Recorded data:
##############################

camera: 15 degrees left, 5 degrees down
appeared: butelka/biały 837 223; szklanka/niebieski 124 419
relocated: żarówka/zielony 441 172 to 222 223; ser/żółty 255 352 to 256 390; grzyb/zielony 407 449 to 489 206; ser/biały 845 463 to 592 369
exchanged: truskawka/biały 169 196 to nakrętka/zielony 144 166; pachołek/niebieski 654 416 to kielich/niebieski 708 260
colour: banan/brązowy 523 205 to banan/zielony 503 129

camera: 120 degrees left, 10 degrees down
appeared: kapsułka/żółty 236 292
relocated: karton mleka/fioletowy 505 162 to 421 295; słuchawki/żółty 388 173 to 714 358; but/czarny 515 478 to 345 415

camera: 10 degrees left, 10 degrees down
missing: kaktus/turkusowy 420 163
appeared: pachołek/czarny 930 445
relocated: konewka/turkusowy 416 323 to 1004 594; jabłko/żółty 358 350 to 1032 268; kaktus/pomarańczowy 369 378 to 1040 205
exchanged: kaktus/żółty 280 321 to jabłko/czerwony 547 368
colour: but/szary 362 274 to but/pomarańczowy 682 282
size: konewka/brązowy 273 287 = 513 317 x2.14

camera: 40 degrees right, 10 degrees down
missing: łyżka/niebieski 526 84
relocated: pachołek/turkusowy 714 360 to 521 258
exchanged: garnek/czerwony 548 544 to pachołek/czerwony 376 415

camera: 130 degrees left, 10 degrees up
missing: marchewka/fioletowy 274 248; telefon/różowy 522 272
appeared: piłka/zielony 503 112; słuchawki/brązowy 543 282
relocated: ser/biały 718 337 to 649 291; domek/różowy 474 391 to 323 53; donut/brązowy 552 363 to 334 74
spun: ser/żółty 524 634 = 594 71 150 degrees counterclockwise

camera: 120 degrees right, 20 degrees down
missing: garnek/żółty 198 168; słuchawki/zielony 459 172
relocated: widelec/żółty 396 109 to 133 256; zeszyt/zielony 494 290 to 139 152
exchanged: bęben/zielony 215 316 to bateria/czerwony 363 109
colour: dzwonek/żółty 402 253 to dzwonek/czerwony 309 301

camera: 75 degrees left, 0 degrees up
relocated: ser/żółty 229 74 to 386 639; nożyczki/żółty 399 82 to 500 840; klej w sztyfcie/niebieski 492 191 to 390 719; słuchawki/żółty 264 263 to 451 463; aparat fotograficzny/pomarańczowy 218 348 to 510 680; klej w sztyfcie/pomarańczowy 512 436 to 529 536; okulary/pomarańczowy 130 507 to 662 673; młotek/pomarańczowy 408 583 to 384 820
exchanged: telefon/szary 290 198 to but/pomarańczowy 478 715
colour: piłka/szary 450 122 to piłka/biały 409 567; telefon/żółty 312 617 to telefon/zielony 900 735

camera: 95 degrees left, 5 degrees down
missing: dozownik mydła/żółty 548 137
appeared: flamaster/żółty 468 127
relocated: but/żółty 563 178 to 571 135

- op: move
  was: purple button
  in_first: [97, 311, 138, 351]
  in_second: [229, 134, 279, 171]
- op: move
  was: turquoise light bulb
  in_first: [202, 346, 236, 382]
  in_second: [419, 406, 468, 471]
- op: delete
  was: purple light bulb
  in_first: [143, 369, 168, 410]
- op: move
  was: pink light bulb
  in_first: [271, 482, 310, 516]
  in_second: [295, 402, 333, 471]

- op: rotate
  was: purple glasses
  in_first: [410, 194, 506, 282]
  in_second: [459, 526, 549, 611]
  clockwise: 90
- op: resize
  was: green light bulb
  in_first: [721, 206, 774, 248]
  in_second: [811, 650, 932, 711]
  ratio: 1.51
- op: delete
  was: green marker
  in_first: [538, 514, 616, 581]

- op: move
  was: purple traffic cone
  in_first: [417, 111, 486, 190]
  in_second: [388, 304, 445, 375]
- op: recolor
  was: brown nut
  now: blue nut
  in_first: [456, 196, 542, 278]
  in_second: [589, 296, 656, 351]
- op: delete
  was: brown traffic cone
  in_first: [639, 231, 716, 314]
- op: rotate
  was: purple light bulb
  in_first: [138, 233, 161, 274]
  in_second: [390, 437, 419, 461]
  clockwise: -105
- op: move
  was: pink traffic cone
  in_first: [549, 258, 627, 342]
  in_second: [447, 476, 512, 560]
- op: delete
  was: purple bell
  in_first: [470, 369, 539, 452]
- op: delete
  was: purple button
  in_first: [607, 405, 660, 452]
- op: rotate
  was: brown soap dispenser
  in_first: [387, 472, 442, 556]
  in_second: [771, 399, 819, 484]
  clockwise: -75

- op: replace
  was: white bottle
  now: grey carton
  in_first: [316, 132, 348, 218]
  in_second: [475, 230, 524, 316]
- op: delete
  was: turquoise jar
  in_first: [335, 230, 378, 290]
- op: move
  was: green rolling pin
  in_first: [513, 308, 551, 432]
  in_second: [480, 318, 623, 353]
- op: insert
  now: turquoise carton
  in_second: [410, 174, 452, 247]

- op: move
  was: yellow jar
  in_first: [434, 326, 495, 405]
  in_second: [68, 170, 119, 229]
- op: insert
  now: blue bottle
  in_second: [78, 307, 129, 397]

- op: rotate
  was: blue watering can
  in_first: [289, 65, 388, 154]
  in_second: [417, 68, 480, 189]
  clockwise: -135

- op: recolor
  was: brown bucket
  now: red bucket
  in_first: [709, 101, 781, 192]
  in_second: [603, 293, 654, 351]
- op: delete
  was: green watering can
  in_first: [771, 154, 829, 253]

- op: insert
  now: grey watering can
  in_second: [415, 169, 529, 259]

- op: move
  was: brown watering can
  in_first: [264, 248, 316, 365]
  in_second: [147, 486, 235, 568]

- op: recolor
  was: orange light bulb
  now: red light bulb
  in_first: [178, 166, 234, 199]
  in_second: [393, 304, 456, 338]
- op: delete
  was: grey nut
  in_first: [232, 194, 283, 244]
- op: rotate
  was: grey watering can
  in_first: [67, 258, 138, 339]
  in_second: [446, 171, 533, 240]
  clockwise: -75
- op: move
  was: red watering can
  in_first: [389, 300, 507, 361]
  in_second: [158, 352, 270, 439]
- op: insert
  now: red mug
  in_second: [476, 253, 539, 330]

##############################

= Work required =
In the answer, the lines from the first line of the data above through the line containing "exchanged: truskawka/biały 169" must appear exactly as written, with nothing else.

= Written solution =
camera: 15 degrees left, 5 degrees down
appeared: butelka/biały 837 223; szklanka/niebieski 124 419
relocated: żarówka/zielony 441 172 to 222 223; ser/żółty 255 352 to 256 390; grzyb/zielony 407 449 to 489 206; ser/biały 845 463 to 592 369
exchanged: truskawka/biały 169 196 to nakrętka/zielony 144 166; pachołek/niebieski 654 416 to kielich/niebieski 708 260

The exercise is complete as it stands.